**WHAT NEEDS TO BE DONE:** Exactly as written, give again the line with "yellow bottle 531" and all subsequent lines through the end of the records.

**DATASET:**
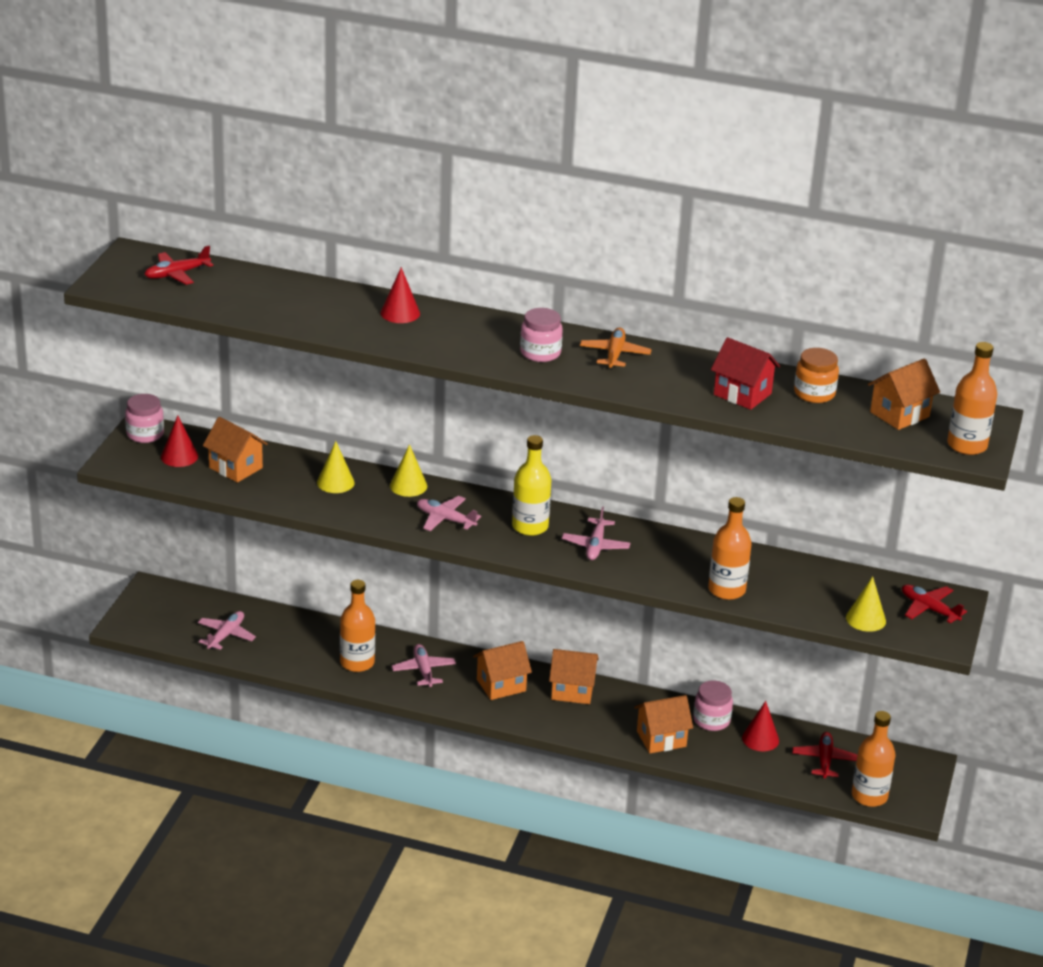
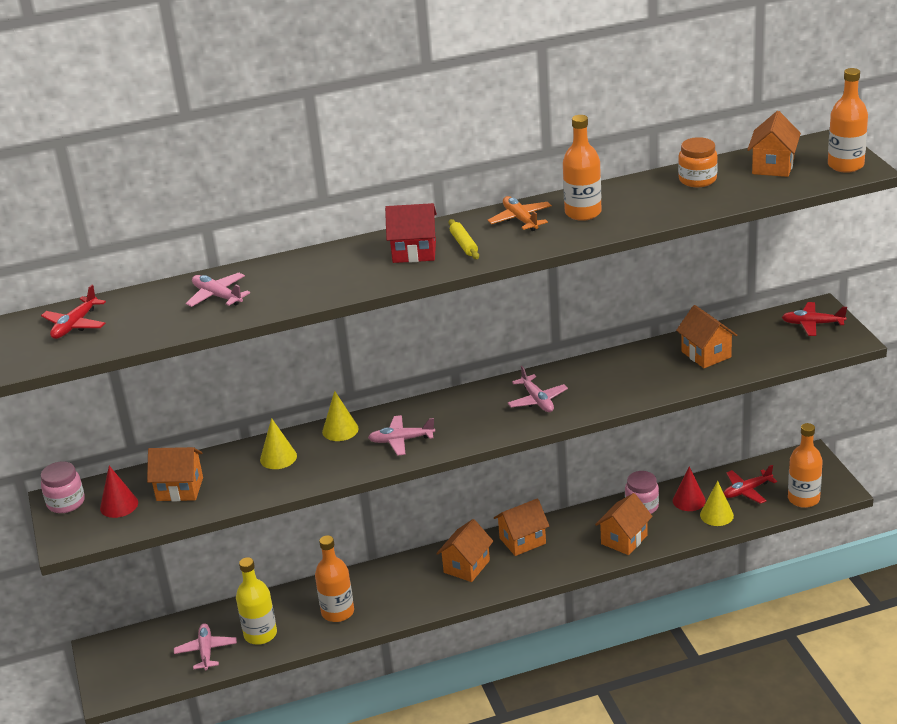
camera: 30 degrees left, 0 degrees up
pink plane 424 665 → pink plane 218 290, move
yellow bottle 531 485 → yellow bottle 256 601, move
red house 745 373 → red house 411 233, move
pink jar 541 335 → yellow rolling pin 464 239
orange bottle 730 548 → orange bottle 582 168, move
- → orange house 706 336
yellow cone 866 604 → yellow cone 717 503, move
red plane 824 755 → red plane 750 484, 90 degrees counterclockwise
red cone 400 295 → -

**RESULT:**
yellow bottle 531 485 → yellow bottle 256 601, move
red house 745 373 → red house 411 233, move
pink jar 541 335 → yellow rolling pin 464 239
orange bottle 730 548 → orange bottle 582 168, move
- → orange house 706 336
yellow cone 866 604 → yellow cone 717 503, move
red plane 824 755 → red plane 750 484, 90 degrees counterclockwise
red cone 400 295 → -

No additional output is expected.